++++ Data extracts ++++
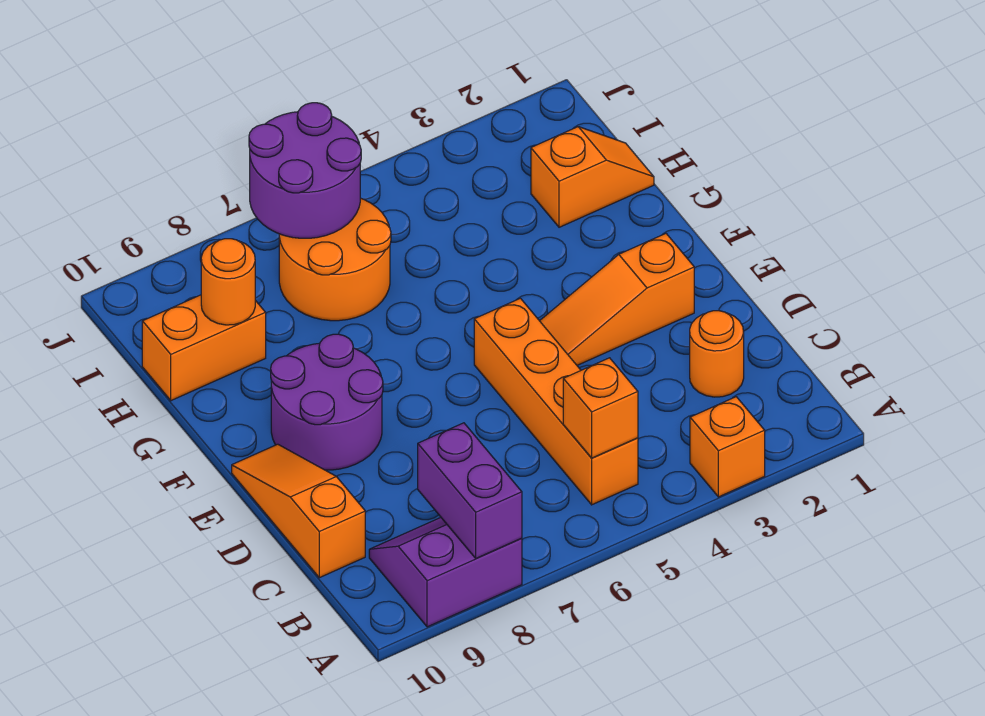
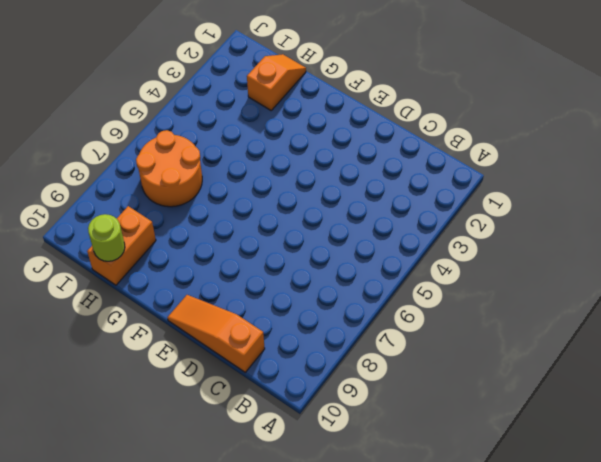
lime round brick H10 level 2 -> none
none -> orange brick A3 level 1
none -> purple slope A8:B9 level 1 top A
none -> orange brick B5:E5 level 1

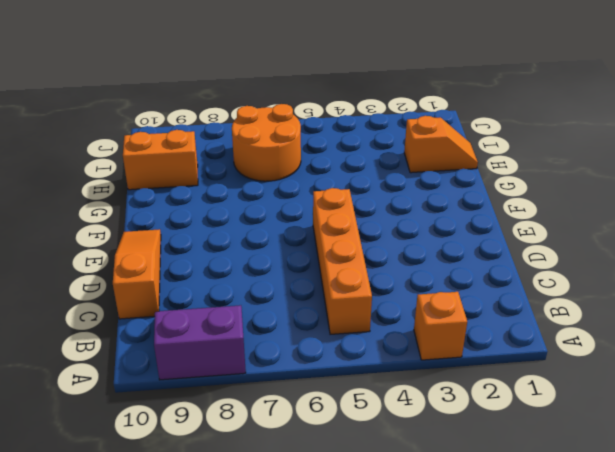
none -> orange round brick C2 level 1
none -> orange slope E2:E4 level 1 top 2
none -> purple round brick E8:F9 level 1

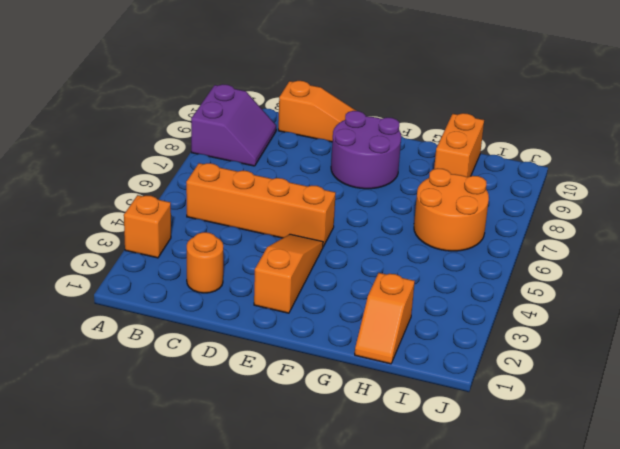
none -> purple brick A8:B8 level 2
none -> orange brick B5 level 2
none -> orange round brick H9 level 2

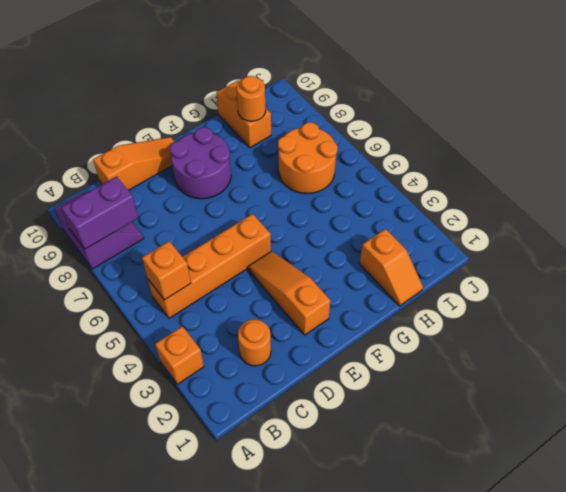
none -> purple round brick I6:J7 level 2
++++
Reproduce exactly and only the lines from the line that contains "none -> purple slope A8:B9 level 1 top A" to the end of the data above, both ends included. No pictures go in the copy.

none -> purple slope A8:B9 level 1 top A
none -> orange brick B5:E5 level 1

none -> orange round brick C2 level 1
none -> orange slope E2:E4 level 1 top 2
none -> purple round brick E8:F9 level 1

none -> purple brick A8:B8 level 2
none -> orange brick B5 level 2
none -> orange round brick H9 level 2

none -> purple round brick I6:J7 level 2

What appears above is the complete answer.